#### [Stored items]

====

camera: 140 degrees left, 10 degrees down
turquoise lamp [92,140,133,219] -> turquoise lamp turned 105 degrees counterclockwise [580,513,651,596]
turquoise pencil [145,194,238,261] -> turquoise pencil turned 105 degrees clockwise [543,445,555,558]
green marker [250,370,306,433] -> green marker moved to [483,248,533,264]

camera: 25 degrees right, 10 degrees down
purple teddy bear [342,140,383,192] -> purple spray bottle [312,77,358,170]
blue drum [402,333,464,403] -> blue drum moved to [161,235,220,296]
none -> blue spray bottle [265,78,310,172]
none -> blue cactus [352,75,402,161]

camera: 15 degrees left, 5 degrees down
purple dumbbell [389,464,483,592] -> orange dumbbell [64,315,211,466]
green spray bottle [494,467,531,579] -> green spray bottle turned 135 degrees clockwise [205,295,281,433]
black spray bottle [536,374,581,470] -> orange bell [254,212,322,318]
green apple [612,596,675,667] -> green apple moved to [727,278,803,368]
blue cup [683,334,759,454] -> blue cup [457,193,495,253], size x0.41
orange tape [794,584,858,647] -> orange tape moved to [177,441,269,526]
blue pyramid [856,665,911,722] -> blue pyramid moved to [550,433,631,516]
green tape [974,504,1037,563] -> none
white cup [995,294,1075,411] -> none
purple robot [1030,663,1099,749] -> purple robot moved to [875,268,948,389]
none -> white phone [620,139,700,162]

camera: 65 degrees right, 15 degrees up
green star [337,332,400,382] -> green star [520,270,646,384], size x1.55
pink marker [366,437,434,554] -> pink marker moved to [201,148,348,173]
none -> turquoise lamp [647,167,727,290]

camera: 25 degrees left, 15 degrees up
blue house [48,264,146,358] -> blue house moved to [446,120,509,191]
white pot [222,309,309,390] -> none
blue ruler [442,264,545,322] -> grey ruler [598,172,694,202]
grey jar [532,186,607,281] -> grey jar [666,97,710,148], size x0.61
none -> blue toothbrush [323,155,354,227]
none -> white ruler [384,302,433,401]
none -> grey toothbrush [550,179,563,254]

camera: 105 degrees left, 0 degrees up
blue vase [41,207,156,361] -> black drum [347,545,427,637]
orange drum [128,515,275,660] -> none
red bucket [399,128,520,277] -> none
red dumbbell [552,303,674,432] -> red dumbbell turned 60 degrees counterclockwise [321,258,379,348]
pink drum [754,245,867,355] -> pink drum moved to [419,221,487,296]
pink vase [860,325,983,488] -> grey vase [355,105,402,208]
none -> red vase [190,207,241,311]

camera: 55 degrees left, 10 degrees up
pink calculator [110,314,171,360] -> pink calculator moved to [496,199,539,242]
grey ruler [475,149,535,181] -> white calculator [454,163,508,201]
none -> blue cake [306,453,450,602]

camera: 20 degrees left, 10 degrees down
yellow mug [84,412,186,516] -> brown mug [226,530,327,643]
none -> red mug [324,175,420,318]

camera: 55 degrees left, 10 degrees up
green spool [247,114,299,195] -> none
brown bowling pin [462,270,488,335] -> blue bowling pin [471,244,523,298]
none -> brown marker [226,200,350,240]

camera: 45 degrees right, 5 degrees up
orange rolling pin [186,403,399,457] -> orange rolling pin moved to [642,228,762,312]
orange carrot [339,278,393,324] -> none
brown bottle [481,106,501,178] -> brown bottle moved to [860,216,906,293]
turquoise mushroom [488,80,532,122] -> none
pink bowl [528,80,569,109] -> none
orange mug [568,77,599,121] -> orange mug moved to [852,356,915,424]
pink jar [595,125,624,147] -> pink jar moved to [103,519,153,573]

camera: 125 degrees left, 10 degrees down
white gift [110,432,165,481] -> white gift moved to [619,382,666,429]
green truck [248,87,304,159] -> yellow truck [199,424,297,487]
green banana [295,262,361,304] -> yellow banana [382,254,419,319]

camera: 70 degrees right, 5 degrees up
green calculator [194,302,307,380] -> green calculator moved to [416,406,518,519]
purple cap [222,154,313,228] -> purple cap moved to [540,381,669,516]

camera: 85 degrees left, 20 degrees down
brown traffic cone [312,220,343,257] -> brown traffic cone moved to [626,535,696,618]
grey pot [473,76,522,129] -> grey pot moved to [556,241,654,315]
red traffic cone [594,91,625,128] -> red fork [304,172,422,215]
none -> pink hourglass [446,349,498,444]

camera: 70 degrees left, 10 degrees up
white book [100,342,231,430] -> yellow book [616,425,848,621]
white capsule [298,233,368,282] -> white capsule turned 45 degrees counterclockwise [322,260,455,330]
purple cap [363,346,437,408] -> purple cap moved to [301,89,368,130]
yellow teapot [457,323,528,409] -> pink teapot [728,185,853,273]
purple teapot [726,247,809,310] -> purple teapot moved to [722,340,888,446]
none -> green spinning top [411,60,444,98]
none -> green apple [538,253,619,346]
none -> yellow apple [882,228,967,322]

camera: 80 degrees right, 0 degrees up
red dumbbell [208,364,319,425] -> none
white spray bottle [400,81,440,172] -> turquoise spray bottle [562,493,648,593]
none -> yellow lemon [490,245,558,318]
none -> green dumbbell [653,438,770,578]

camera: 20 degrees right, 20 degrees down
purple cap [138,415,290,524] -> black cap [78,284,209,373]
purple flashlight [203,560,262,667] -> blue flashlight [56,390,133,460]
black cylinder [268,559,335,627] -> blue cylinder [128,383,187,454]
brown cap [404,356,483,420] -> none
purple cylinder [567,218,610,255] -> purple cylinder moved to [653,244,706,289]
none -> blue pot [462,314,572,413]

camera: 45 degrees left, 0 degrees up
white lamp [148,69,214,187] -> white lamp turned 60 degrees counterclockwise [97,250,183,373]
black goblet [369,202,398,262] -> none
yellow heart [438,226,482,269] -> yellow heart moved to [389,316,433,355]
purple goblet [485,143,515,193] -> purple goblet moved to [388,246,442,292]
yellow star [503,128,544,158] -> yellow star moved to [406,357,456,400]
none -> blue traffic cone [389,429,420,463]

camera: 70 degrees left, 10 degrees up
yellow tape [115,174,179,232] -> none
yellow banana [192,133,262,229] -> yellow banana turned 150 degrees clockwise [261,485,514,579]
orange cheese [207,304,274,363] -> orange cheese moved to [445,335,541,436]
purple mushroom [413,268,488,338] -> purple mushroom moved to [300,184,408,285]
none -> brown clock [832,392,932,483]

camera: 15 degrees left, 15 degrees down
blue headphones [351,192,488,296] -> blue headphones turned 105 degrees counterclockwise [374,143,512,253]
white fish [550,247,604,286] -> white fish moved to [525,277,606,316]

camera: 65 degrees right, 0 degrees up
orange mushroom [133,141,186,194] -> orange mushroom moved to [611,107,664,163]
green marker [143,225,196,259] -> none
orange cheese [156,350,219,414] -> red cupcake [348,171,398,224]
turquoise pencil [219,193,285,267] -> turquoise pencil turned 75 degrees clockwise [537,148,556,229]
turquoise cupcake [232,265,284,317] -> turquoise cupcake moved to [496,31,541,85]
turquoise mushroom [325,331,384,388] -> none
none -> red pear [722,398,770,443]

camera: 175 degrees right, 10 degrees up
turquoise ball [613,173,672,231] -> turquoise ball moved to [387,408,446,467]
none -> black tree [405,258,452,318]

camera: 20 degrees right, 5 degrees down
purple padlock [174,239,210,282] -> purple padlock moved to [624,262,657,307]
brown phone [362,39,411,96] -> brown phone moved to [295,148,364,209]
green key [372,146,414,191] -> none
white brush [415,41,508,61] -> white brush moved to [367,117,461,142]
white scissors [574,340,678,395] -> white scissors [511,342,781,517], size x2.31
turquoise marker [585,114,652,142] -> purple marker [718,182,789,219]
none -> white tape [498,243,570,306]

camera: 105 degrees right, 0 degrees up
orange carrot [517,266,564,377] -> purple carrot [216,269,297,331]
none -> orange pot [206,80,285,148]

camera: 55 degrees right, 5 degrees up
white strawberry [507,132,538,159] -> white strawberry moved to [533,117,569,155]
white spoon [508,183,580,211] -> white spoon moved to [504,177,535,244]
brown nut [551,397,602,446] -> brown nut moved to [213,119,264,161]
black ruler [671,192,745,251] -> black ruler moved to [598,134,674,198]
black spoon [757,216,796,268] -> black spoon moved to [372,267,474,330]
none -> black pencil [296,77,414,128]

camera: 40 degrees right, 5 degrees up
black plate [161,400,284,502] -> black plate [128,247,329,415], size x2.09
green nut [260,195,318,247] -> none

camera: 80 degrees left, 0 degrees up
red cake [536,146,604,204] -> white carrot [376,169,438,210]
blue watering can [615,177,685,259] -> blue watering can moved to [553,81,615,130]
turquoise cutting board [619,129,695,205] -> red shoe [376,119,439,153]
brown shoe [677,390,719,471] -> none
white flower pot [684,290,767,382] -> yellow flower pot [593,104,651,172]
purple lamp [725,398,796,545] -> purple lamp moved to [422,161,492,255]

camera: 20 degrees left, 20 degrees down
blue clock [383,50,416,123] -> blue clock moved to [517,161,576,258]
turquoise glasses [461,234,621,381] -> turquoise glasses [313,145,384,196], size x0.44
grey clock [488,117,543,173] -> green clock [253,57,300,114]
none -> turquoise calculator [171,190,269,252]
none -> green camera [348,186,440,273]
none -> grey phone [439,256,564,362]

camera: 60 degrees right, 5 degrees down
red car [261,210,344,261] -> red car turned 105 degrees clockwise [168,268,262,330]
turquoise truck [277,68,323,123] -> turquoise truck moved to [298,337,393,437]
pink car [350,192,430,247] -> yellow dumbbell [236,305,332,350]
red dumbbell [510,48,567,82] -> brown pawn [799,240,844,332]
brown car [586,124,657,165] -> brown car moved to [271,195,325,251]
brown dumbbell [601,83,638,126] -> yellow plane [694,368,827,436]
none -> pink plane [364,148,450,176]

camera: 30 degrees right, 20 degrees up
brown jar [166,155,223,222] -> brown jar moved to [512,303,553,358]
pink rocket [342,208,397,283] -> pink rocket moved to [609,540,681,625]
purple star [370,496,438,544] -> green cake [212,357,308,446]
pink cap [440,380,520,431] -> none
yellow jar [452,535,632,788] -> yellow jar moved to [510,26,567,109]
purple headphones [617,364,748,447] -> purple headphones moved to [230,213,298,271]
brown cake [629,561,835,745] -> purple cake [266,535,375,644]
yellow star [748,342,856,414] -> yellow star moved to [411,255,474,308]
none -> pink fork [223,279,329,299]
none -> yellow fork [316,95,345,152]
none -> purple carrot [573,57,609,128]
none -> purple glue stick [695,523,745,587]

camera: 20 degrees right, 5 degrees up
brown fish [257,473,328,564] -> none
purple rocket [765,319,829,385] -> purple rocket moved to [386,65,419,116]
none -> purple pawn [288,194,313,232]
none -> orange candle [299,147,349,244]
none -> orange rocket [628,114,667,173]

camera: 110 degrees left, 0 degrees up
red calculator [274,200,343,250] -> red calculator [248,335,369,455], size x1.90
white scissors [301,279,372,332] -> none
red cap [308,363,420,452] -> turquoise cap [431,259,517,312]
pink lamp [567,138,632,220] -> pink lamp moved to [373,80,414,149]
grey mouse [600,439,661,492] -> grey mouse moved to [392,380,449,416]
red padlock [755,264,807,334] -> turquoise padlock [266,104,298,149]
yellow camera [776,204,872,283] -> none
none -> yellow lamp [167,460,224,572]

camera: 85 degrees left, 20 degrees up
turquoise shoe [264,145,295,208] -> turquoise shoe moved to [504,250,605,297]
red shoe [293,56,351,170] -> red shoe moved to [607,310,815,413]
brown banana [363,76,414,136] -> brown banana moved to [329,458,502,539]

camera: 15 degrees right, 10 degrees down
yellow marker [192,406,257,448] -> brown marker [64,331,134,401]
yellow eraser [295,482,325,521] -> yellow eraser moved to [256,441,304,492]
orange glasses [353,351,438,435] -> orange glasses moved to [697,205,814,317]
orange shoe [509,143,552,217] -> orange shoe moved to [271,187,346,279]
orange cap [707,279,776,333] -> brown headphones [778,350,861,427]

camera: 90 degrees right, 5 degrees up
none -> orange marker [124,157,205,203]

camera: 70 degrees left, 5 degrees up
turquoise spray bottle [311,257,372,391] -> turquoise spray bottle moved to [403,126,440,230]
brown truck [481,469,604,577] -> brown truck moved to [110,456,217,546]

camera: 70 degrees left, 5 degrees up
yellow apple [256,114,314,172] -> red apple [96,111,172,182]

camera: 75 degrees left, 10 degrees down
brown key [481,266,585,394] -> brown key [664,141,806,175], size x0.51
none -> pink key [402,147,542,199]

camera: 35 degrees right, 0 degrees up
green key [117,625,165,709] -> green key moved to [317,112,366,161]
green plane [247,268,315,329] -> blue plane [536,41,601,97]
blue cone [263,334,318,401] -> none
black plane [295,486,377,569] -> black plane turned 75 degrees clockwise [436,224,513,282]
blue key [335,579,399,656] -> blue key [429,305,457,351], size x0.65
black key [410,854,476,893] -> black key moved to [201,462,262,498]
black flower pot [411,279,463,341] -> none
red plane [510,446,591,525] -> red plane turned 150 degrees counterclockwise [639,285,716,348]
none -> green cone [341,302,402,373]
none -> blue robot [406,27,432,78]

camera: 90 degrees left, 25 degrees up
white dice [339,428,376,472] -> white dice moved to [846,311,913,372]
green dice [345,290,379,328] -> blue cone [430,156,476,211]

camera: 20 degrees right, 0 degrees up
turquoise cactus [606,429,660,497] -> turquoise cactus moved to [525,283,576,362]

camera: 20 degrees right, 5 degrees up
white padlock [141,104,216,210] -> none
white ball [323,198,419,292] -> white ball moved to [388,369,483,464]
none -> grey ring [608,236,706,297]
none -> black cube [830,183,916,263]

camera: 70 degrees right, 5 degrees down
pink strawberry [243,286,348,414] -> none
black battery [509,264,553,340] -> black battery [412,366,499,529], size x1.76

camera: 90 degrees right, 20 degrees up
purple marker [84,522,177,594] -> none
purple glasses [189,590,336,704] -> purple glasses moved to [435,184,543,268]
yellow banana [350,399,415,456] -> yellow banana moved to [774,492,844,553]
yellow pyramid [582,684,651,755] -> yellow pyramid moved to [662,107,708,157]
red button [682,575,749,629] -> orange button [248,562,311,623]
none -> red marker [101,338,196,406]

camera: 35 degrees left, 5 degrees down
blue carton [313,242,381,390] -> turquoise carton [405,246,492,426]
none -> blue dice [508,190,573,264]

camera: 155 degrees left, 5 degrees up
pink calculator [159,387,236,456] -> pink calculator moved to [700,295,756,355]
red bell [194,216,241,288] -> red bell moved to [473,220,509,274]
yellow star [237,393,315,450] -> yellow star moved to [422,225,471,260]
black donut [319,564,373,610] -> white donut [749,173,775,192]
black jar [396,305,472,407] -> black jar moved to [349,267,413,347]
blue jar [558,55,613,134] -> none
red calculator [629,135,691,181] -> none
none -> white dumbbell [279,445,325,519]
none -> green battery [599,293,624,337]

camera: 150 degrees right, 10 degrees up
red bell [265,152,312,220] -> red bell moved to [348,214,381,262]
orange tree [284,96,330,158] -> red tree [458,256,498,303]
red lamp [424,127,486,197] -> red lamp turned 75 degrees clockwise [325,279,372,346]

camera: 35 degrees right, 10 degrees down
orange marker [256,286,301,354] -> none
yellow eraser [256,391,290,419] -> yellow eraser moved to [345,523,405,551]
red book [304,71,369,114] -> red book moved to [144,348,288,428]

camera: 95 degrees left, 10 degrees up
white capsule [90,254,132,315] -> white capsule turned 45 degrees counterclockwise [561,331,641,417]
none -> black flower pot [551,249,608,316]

====

#### [Task goal]
Taking the line with "none -> turquoise lamp [647,167,727,290]" as the first and the line with "pink bowl [528,80,569,109] -> none" as the last, retype that stretch of the data above exactly, with no other lines.

#### [Output of the exercise]
none -> turquoise lamp [647,167,727,290]

camera: 25 degrees left, 15 degrees up
blue house [48,264,146,358] -> blue house moved to [446,120,509,191]
white pot [222,309,309,390] -> none
blue ruler [442,264,545,322] -> grey ruler [598,172,694,202]
grey jar [532,186,607,281] -> grey jar [666,97,710,148], size x0.61
none -> blue toothbrush [323,155,354,227]
none -> white ruler [384,302,433,401]
none -> grey toothbrush [550,179,563,254]

camera: 105 degrees left, 0 degrees up
blue vase [41,207,156,361] -> black drum [347,545,427,637]
orange drum [128,515,275,660] -> none
red bucket [399,128,520,277] -> none
red dumbbell [552,303,674,432] -> red dumbbell turned 60 degrees counterclockwise [321,258,379,348]
pink drum [754,245,867,355] -> pink drum moved to [419,221,487,296]
pink vase [860,325,983,488] -> grey vase [355,105,402,208]
none -> red vase [190,207,241,311]

camera: 55 degrees left, 10 degrees up
pink calculator [110,314,171,360] -> pink calculator moved to [496,199,539,242]
grey ruler [475,149,535,181] -> white calculator [454,163,508,201]
none -> blue cake [306,453,450,602]

camera: 20 degrees left, 10 degrees down
yellow mug [84,412,186,516] -> brown mug [226,530,327,643]
none -> red mug [324,175,420,318]

camera: 55 degrees left, 10 degrees up
green spool [247,114,299,195] -> none
brown bowling pin [462,270,488,335] -> blue bowling pin [471,244,523,298]
none -> brown marker [226,200,350,240]

camera: 45 degrees right, 5 degrees up
orange rolling pin [186,403,399,457] -> orange rolling pin moved to [642,228,762,312]
orange carrot [339,278,393,324] -> none
brown bottle [481,106,501,178] -> brown bottle moved to [860,216,906,293]
turquoise mushroom [488,80,532,122] -> none
pink bowl [528,80,569,109] -> none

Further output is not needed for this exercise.